> [Material for the task]
- - -

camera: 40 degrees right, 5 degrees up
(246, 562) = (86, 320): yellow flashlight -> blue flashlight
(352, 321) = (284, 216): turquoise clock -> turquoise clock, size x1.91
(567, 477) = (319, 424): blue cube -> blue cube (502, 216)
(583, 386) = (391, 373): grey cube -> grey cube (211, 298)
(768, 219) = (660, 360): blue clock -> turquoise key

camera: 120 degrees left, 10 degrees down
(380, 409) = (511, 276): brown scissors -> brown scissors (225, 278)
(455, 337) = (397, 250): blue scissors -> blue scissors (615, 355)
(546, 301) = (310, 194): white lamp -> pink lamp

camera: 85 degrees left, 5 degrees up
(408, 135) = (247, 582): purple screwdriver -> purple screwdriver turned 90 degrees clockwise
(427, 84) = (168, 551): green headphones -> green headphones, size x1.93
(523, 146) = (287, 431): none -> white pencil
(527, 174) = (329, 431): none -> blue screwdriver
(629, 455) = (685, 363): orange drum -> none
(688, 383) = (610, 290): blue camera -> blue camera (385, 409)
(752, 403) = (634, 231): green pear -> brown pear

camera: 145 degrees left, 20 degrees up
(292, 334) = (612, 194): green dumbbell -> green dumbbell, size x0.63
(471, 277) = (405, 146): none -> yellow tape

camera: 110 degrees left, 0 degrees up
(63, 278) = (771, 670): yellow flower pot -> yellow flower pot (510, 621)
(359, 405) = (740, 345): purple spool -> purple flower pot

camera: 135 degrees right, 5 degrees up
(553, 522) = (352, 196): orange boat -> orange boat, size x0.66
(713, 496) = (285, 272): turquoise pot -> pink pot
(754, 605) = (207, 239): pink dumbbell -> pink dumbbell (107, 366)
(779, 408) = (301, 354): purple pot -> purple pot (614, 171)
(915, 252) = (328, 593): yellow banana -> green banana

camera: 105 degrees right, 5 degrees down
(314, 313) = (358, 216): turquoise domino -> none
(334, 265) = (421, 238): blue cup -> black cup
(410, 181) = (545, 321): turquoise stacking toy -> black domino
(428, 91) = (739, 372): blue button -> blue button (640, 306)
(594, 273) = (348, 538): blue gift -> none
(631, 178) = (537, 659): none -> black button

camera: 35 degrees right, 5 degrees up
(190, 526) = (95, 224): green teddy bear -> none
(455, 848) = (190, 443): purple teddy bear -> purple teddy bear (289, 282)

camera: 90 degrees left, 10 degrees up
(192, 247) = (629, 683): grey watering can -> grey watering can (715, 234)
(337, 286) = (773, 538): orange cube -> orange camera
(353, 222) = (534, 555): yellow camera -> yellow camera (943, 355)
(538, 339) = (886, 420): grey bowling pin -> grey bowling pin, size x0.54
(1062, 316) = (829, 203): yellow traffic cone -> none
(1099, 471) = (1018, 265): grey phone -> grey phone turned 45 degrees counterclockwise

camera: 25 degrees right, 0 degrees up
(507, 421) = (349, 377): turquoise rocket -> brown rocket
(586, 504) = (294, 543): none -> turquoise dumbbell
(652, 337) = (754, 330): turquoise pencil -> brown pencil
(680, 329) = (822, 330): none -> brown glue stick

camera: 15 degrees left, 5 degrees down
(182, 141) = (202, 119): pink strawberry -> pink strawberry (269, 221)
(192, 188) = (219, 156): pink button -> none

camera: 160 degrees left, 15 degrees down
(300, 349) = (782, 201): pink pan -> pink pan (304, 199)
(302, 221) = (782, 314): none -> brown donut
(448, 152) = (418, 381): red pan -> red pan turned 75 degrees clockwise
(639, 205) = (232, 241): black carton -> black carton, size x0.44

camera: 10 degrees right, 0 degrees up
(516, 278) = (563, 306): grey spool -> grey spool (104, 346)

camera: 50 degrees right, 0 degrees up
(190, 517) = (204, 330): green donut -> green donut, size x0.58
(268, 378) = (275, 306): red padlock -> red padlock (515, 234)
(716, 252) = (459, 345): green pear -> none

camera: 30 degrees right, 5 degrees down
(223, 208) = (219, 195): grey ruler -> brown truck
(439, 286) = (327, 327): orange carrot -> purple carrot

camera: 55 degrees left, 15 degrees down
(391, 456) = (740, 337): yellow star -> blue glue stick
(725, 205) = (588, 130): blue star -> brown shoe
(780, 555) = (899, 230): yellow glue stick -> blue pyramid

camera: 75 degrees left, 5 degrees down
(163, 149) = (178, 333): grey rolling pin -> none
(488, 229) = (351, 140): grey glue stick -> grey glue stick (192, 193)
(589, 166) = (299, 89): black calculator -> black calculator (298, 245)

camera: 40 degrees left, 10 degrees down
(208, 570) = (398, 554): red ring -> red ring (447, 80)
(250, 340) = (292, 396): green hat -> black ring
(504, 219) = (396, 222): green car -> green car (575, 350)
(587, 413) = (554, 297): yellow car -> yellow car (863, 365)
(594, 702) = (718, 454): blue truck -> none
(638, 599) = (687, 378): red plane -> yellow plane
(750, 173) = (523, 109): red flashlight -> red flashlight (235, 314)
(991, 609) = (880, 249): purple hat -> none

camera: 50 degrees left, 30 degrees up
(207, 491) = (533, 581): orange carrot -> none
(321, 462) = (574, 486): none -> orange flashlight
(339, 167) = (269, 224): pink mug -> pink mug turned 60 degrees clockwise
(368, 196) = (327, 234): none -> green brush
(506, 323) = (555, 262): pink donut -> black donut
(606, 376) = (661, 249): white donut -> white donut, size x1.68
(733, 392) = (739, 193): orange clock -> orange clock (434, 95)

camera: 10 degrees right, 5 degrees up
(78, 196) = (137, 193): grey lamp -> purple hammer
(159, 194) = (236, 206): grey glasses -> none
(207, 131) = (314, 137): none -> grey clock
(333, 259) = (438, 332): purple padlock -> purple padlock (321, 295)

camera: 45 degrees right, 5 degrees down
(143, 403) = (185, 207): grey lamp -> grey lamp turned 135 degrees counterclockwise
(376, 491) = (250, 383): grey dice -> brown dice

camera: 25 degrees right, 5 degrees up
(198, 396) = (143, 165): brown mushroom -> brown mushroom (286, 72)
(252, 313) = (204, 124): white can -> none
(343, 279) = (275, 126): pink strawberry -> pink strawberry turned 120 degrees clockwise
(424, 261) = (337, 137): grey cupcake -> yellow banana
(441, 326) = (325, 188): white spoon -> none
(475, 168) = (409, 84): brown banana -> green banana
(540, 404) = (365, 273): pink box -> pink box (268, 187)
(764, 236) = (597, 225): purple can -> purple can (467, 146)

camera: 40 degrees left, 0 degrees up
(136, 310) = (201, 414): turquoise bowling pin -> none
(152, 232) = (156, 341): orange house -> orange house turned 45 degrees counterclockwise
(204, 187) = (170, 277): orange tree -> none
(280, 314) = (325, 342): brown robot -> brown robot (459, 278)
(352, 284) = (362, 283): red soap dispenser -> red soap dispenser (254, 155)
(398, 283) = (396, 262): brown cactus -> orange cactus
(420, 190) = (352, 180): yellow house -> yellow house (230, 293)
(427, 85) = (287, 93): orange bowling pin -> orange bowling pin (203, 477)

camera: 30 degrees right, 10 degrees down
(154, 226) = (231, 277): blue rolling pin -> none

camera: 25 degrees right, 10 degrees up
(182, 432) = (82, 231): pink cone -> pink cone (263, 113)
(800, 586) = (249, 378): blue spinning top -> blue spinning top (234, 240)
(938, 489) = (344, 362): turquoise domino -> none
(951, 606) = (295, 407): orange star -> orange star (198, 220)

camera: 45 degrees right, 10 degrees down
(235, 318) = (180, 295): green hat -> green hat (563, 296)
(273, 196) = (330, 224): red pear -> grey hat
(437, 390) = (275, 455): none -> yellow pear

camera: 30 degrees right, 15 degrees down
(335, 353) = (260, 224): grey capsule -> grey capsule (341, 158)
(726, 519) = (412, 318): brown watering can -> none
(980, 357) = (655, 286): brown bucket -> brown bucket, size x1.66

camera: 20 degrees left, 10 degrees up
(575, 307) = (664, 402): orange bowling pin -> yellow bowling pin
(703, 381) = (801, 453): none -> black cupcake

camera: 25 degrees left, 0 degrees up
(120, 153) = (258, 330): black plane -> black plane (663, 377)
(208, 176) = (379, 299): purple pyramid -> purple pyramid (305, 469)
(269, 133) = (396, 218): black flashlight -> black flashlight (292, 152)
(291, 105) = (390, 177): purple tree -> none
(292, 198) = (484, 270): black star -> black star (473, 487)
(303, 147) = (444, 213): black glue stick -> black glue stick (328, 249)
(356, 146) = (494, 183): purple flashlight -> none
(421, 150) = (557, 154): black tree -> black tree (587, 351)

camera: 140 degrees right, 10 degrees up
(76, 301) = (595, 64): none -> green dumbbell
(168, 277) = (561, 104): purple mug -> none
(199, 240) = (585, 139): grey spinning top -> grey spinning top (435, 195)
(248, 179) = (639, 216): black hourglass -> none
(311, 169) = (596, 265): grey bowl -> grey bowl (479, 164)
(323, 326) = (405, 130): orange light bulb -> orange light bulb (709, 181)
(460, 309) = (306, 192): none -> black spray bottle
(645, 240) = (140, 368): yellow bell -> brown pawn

- - -

Starting with the first line of the listing above, copy each line exactly until you have copied the line containing "(583, 386) = (391, 373): grey". Stop there.

> [Exercise response]
camera: 40 degrees right, 5 degrees up
(246, 562) = (86, 320): yellow flashlight -> blue flashlight
(352, 321) = (284, 216): turquoise clock -> turquoise clock, size x1.91
(567, 477) = (319, 424): blue cube -> blue cube (502, 216)
(583, 386) = (391, 373): grey cube -> grey cube (211, 298)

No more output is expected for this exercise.